====== Entries provided

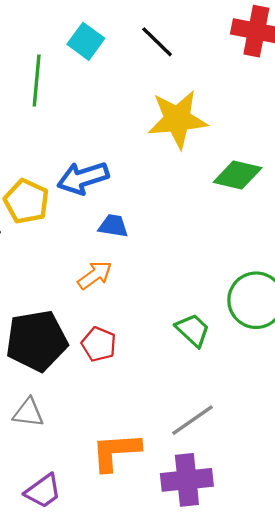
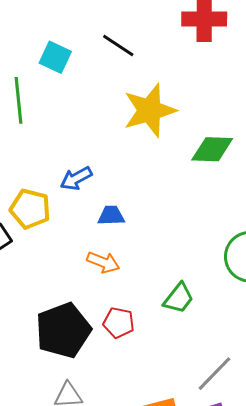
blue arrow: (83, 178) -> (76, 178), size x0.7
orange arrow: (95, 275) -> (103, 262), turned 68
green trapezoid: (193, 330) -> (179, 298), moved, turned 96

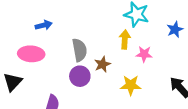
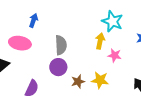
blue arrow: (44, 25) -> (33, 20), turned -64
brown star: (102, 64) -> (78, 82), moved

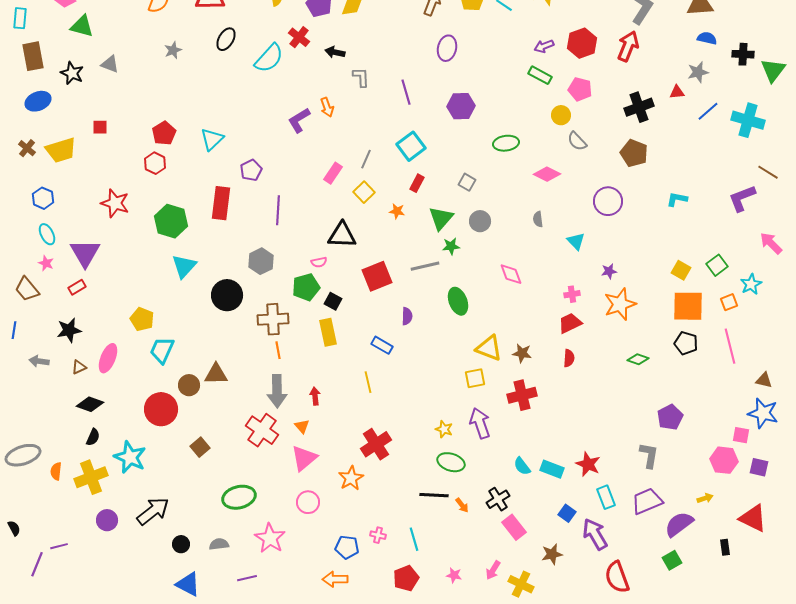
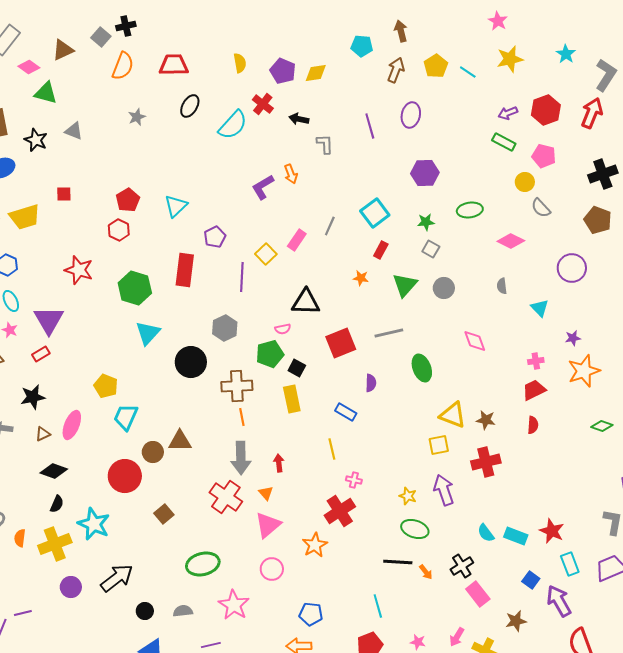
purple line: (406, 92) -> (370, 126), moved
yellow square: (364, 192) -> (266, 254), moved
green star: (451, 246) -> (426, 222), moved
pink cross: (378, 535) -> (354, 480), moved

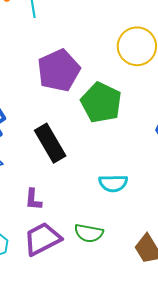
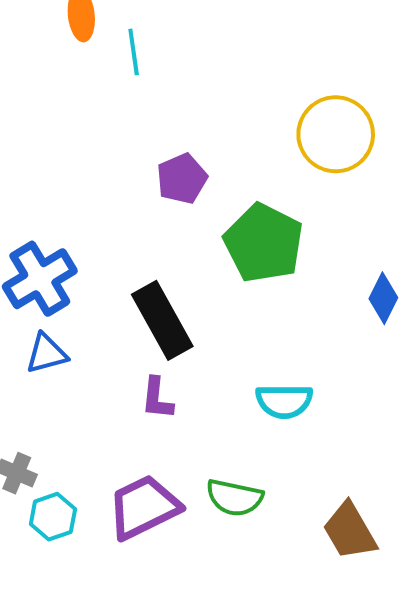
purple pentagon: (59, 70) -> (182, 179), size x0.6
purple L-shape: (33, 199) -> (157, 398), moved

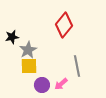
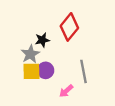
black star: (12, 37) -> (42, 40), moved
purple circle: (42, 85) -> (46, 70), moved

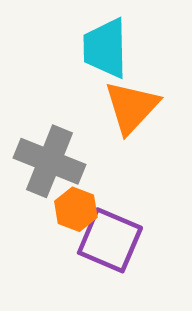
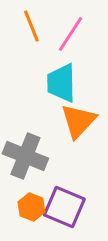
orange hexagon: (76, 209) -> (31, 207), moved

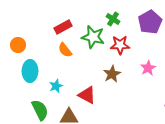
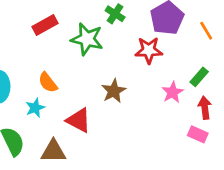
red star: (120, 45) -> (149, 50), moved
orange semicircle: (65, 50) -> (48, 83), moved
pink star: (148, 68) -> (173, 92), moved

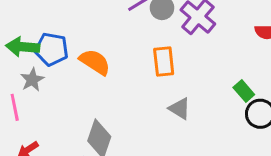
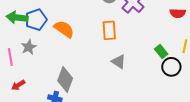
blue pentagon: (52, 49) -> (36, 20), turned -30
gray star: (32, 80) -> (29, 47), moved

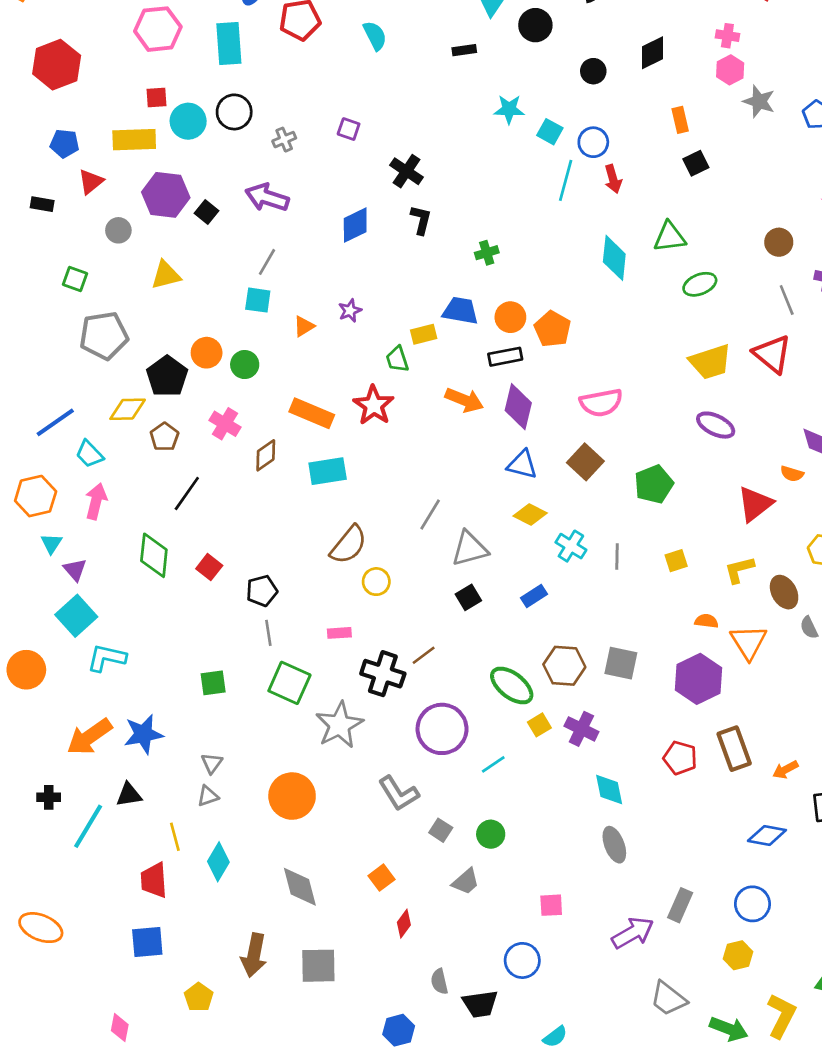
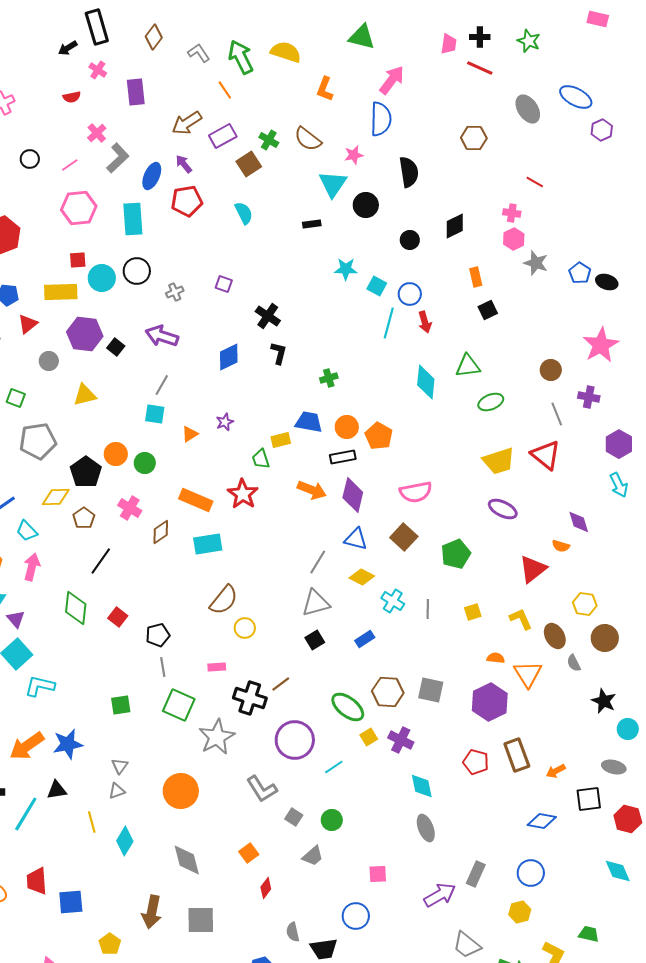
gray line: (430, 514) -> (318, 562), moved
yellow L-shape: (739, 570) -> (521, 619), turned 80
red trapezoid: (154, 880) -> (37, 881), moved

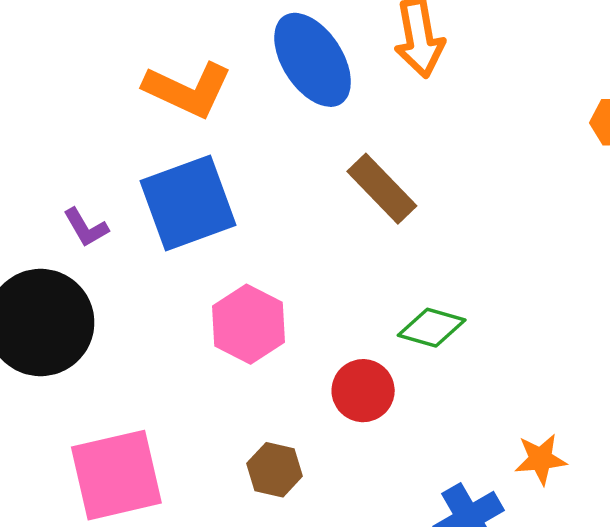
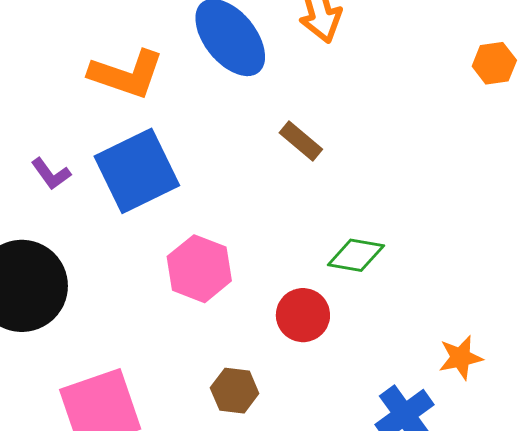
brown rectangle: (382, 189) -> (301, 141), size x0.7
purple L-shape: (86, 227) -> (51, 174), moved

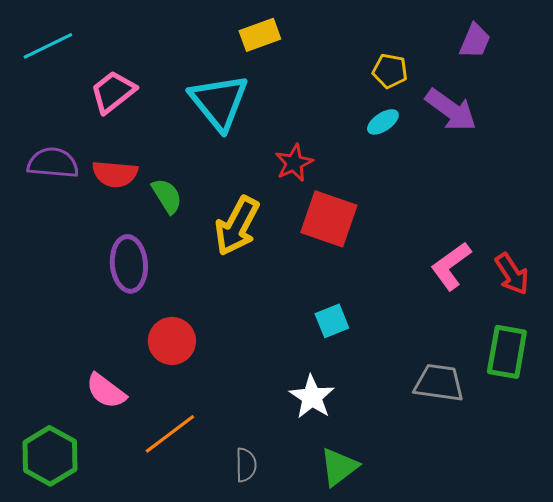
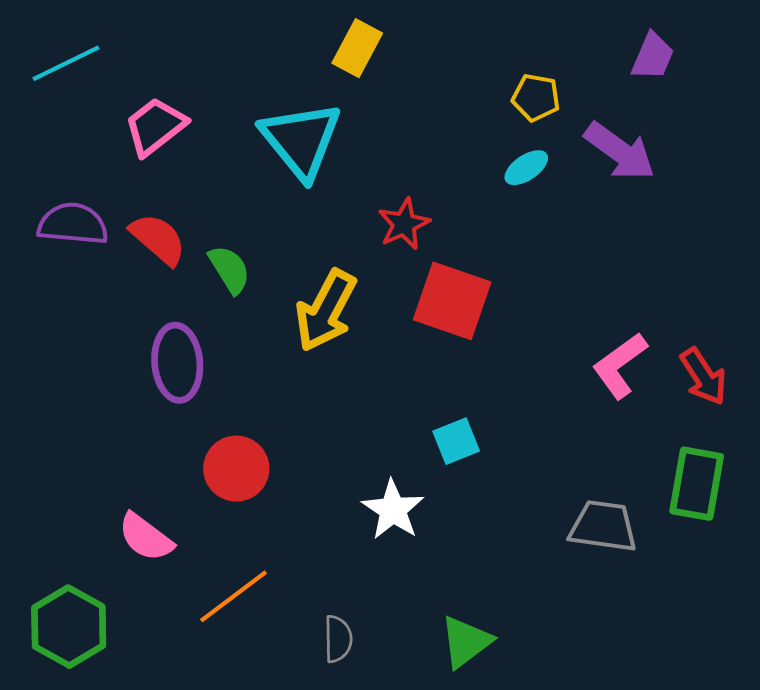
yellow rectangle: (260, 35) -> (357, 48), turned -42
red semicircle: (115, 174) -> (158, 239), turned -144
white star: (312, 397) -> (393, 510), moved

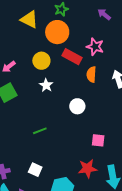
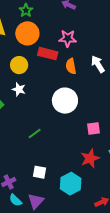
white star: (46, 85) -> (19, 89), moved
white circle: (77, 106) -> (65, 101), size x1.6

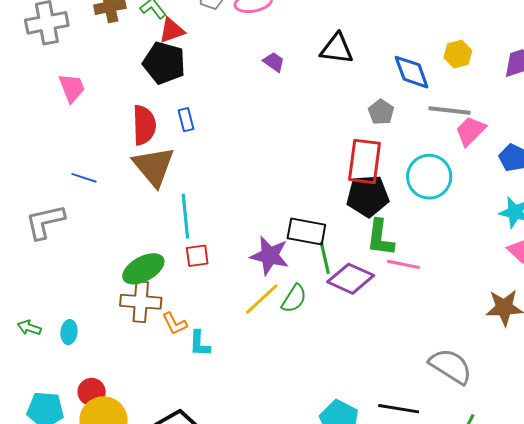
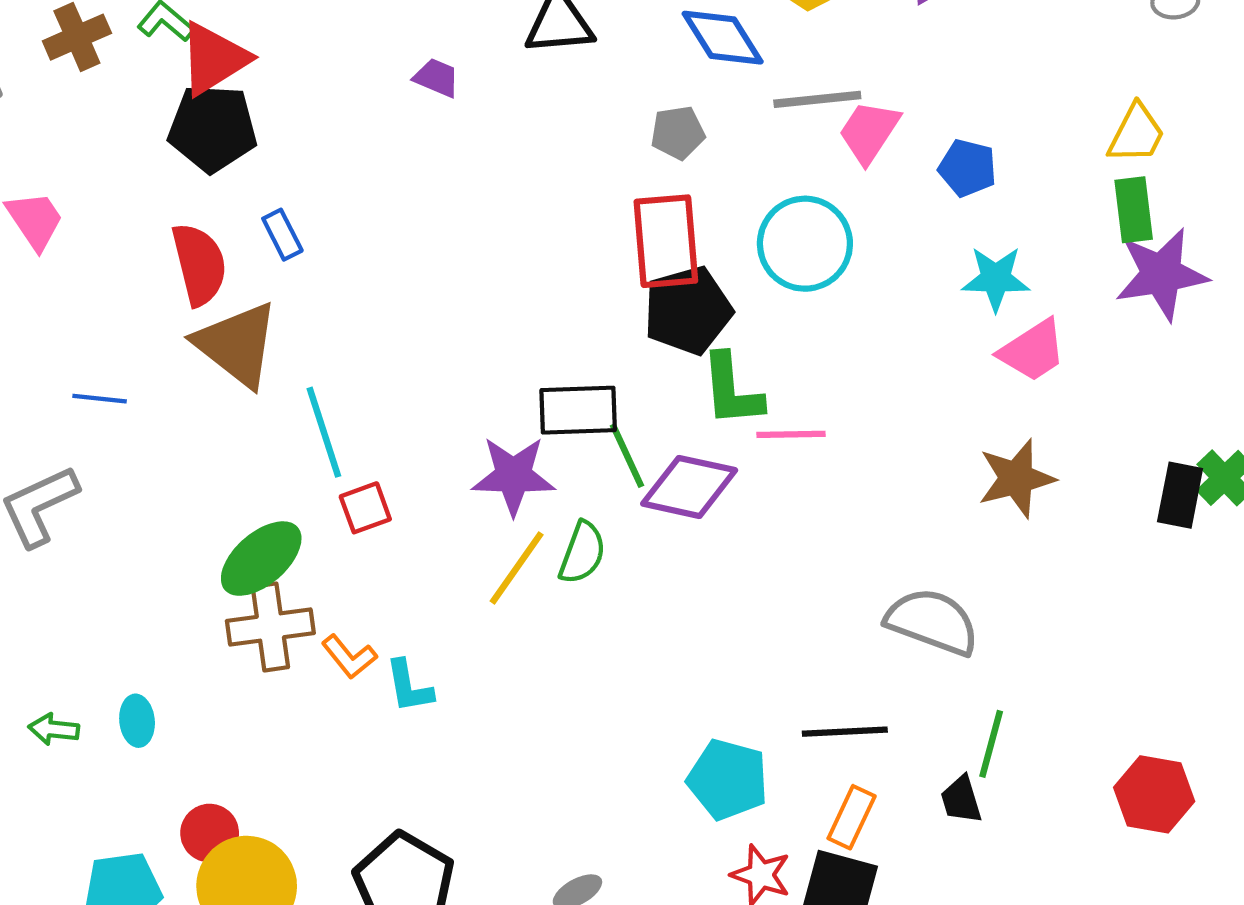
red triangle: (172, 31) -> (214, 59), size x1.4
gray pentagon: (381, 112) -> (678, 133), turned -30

============

What the task asks. Every line above with the string "yellow" in it should be copied into the answer.

Task output.
yellow square: (364, 192) -> (266, 254), moved
yellow L-shape: (739, 570) -> (521, 619), turned 80
yellow rectangle: (260, 35) -> (357, 48), turned -42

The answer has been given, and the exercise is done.